■ **RECORD EXCERPTS**
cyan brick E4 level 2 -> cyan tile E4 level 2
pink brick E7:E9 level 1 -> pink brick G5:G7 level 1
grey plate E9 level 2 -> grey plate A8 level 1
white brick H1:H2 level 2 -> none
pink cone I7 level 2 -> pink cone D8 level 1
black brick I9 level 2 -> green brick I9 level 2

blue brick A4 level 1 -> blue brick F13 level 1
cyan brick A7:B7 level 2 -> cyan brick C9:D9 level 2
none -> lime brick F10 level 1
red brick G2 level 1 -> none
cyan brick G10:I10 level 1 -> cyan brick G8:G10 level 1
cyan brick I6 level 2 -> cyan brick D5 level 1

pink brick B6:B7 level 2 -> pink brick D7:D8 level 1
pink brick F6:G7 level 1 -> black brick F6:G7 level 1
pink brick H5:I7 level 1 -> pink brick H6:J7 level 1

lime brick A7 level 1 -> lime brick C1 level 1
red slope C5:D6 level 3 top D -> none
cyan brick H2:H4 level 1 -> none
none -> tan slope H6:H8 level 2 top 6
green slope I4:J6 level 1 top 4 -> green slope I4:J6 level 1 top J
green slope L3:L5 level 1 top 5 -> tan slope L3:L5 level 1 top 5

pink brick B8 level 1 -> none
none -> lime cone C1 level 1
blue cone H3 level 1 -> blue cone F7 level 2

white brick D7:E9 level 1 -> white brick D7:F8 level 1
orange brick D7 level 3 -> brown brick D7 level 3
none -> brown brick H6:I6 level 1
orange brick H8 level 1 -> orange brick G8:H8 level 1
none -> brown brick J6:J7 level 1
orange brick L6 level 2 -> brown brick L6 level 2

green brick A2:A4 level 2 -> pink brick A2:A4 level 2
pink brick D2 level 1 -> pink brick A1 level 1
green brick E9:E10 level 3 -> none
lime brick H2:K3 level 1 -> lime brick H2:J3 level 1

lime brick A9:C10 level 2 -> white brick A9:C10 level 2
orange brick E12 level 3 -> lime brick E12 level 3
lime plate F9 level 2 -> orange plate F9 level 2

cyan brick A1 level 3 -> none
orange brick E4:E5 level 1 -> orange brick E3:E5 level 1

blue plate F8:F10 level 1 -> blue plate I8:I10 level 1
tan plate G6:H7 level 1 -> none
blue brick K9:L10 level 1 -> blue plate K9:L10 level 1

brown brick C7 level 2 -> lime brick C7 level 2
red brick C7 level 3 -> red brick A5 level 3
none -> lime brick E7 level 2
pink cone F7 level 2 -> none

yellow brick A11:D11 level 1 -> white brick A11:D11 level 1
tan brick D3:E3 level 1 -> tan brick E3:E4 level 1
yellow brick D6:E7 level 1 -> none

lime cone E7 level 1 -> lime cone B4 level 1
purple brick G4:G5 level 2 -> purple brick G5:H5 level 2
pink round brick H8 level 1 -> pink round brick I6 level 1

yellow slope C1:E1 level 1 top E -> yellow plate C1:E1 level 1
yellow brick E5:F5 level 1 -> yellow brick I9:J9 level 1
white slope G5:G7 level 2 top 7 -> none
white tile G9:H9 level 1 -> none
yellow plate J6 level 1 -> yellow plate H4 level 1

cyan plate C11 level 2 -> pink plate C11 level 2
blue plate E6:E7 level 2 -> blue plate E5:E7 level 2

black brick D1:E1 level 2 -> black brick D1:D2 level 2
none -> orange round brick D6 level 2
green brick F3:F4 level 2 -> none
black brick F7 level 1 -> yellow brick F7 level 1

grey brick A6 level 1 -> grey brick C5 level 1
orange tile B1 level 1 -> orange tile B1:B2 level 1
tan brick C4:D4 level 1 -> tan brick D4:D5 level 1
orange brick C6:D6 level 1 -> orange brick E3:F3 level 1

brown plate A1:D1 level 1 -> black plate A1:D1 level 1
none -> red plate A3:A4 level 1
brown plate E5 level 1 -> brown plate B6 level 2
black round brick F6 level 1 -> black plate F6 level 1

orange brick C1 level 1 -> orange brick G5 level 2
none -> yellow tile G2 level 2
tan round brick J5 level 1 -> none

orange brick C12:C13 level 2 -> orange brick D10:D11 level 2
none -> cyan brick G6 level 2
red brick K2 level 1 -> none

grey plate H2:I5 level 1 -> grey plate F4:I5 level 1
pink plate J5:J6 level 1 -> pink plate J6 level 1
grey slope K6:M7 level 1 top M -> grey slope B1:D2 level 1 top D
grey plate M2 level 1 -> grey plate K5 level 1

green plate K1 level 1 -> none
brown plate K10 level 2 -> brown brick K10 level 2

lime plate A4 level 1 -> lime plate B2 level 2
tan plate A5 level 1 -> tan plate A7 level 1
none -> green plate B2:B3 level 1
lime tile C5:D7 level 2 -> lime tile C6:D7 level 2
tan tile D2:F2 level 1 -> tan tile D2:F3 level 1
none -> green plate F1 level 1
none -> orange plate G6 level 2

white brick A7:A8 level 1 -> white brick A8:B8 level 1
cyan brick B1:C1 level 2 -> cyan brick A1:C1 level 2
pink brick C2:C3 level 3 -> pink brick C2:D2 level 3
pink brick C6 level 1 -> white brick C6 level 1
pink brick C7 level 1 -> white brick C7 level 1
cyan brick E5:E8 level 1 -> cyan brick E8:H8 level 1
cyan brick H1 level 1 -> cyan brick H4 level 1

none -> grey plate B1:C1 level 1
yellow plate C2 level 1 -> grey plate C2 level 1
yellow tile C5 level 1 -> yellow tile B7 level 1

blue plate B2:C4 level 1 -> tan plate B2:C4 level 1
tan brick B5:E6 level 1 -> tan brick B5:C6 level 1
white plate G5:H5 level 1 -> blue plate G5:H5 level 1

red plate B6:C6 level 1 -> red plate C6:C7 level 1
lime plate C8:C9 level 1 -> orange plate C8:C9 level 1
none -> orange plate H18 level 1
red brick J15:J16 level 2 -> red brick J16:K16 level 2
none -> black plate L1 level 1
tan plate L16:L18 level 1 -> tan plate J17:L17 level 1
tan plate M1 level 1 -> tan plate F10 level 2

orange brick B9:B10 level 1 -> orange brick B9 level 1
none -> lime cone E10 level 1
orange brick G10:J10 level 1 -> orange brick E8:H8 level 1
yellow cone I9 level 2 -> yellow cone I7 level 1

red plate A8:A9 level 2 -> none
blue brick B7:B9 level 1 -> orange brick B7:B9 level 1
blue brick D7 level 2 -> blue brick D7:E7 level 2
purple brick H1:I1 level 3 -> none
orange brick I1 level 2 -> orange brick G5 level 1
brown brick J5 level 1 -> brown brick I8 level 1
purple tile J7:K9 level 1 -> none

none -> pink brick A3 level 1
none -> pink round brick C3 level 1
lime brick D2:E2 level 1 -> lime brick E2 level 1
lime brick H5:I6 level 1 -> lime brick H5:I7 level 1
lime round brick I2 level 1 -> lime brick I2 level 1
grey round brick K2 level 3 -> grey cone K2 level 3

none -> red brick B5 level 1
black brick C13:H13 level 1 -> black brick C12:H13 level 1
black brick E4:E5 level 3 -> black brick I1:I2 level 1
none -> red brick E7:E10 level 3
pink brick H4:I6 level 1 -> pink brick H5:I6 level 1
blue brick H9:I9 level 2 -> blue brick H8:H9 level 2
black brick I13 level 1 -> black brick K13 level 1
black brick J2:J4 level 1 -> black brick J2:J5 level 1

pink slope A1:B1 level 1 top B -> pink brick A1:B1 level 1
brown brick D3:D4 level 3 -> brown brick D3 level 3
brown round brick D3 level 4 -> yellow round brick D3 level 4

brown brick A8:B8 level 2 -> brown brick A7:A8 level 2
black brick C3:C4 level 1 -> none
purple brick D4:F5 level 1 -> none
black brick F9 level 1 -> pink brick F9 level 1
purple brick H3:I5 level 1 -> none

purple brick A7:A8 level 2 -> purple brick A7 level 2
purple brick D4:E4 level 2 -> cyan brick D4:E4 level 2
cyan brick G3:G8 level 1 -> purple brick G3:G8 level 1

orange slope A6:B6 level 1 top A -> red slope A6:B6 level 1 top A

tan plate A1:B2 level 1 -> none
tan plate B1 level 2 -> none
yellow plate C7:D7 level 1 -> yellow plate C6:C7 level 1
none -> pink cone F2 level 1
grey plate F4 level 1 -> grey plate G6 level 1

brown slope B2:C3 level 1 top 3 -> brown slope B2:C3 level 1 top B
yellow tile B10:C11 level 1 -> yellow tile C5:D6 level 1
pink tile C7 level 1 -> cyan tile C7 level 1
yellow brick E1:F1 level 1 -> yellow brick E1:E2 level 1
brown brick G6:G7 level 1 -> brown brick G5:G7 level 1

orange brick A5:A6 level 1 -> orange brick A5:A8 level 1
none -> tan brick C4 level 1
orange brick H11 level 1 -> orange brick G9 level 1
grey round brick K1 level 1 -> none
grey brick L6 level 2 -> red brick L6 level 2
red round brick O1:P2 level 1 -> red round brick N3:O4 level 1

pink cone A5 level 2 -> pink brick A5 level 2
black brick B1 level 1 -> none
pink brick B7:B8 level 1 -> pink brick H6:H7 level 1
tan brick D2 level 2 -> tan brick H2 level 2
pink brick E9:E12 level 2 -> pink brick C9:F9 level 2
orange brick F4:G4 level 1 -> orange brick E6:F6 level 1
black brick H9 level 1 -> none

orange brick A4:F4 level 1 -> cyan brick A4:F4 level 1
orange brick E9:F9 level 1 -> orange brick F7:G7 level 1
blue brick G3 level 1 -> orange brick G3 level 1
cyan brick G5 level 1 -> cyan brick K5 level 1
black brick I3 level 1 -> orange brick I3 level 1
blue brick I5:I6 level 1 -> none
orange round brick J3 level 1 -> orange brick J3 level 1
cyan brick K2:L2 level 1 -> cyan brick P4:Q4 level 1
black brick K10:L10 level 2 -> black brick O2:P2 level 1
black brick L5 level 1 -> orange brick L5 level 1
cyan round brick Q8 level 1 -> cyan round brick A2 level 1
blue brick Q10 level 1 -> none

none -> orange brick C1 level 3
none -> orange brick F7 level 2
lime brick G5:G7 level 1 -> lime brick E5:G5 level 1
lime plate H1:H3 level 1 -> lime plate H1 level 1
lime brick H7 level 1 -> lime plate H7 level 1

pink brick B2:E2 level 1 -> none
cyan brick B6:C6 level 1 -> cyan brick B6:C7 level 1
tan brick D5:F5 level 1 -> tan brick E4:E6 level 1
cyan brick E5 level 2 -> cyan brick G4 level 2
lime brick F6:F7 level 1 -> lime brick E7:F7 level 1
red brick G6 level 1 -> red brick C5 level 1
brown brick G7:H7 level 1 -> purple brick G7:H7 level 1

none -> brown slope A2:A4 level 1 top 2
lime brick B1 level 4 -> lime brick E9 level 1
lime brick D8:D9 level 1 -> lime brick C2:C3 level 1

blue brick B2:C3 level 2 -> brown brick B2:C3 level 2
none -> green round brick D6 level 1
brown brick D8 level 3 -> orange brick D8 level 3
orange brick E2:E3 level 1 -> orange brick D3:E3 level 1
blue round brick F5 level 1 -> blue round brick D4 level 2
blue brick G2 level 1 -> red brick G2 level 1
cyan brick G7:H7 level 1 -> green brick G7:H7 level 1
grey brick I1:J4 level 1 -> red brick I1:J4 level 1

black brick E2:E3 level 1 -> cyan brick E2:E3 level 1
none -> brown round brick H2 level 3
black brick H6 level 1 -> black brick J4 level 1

■ **TASK REQUIREMENTS**
Your response should be the lines of the entries above that include the string "purple".

■ **EXERCISE SOLUTION**
purple brick G4:G5 level 2 -> purple brick G5:H5 level 2
purple brick H1:I1 level 3 -> none
purple tile J7:K9 level 1 -> none
purple brick D4:F5 level 1 -> none
purple brick H3:I5 level 1 -> none
purple brick A7:A8 level 2 -> purple brick A7 level 2
purple brick D4:E4 level 2 -> cyan brick D4:E4 level 2
cyan brick G3:G8 level 1 -> purple brick G3:G8 level 1
brown brick G7:H7 level 1 -> purple brick G7:H7 level 1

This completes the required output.